#### [About this exercise]
Find the word "NAND" in the records below. List each line containing it.

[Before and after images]
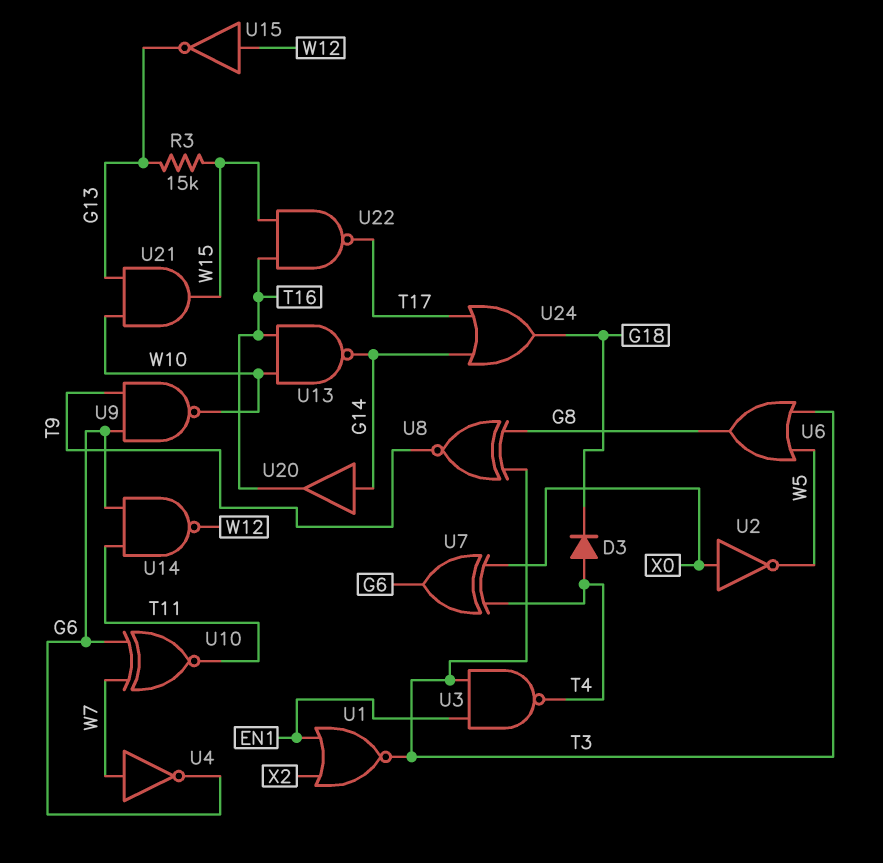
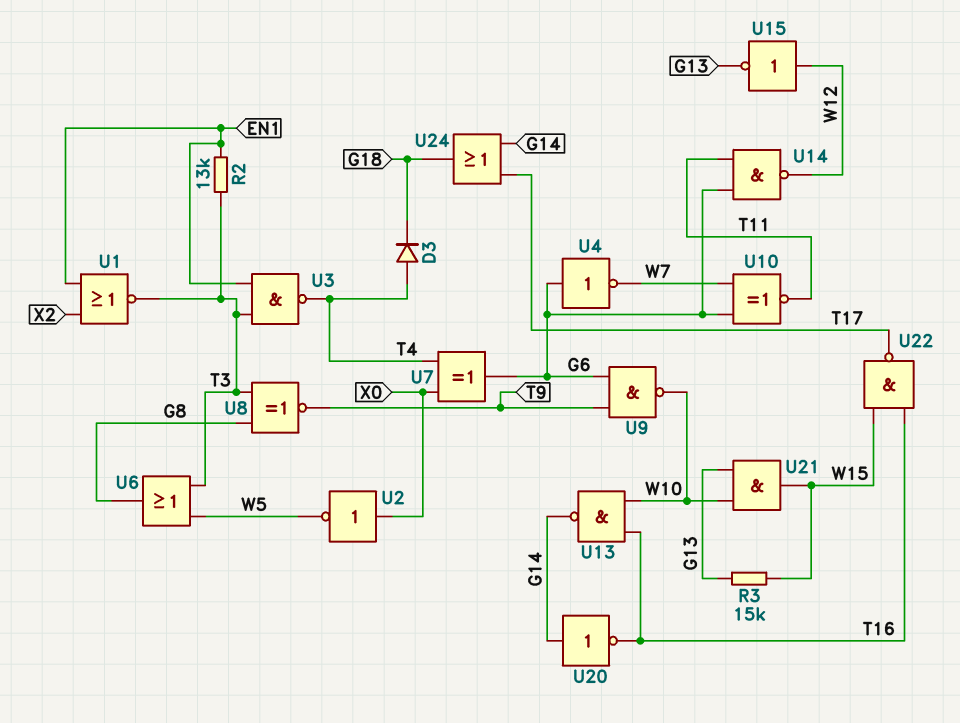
R2: none -> 13k (EN1, T3)
U4: NOT (in W7, out G6) -> NOT (in G6, out W7)
U20: buffer (in G14, out T16) -> NOT (in G14, out T16)

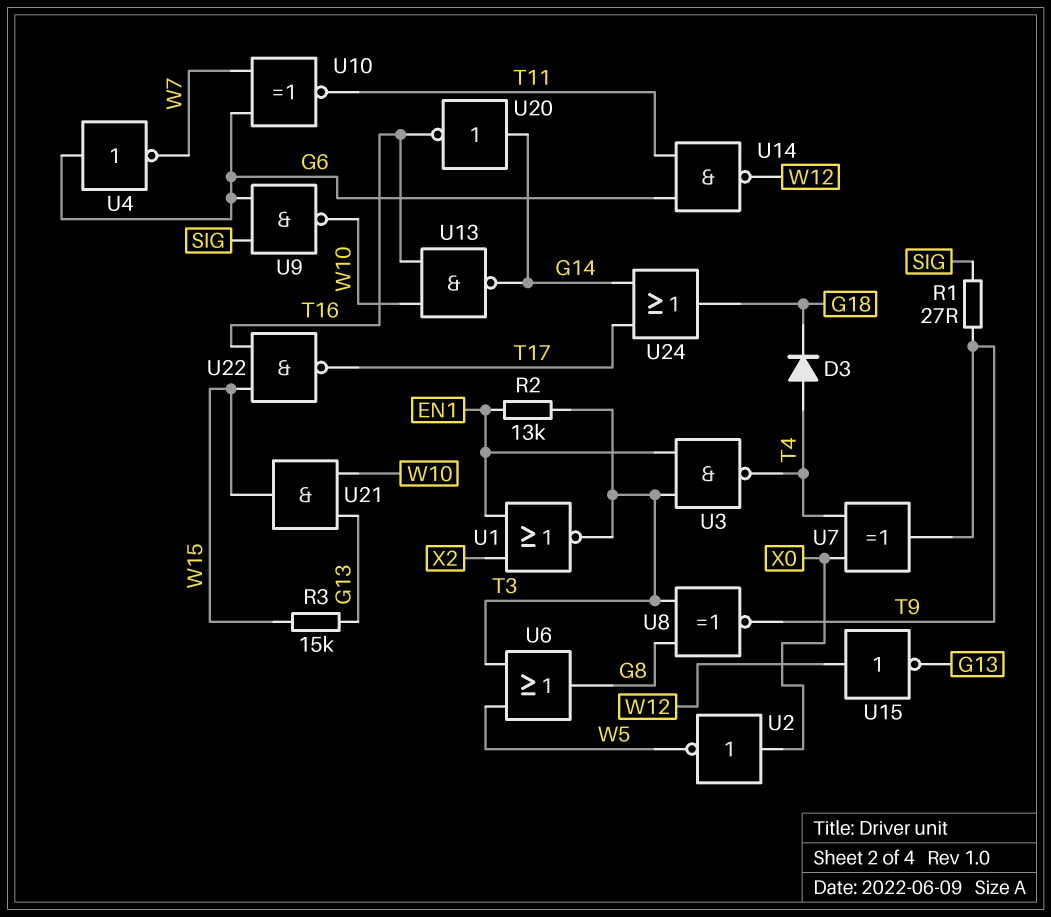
R1: none -> 27 (SIG, T9)
U7: XOR (in T4, in X0, out G6) -> XOR (in T4, in X0, out T9)
U9: NAND (in G6, in T9, out W10) -> NAND (in G6, in SIG, out W10)

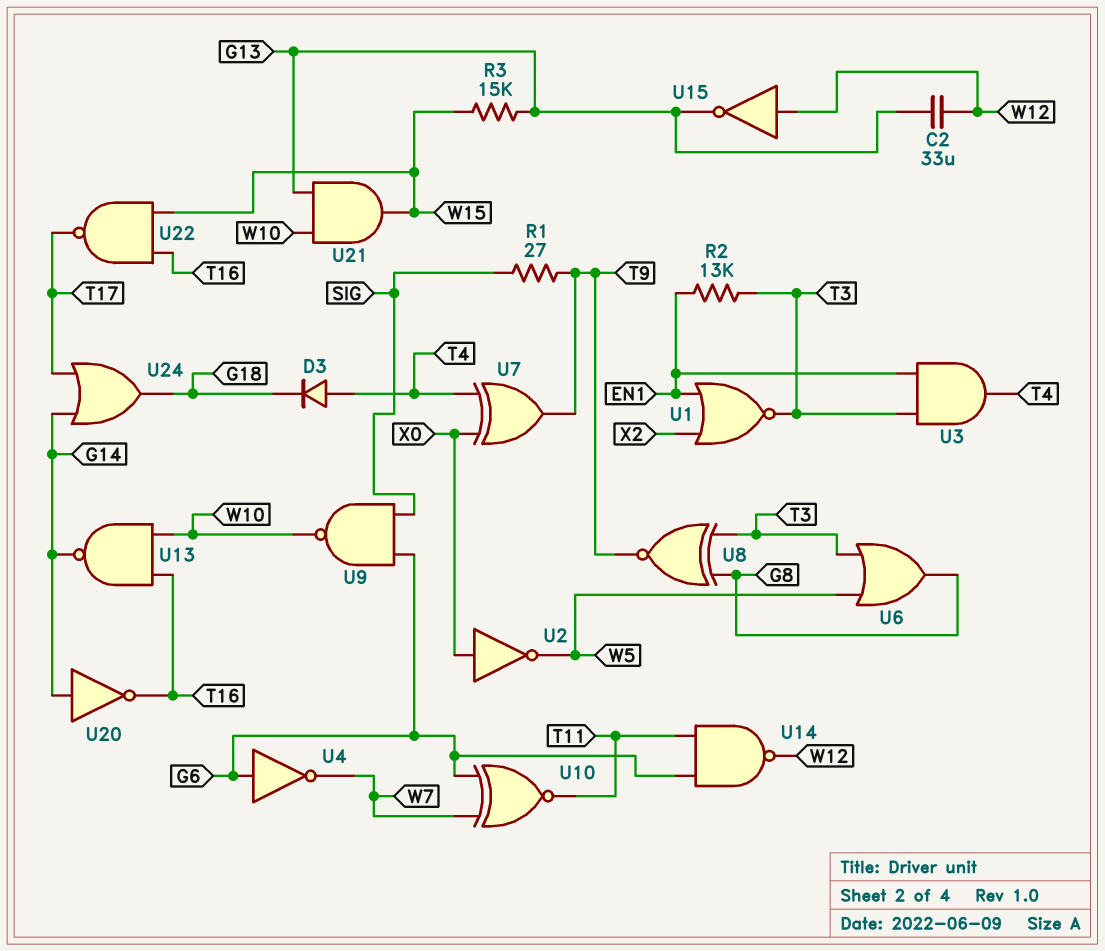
C2: none -> 33uF (G13, W12)
U3: NAND (in EN1, in T3, out T4) -> AND (in EN1, in T3, out T4)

#### [Exercise output]
U9: NAND (in G6, in T9, out W10) -> NAND (in G6, in SIG, out W10)
U3: NAND (in EN1, in T3, out T4) -> AND (in EN1, in T3, out T4)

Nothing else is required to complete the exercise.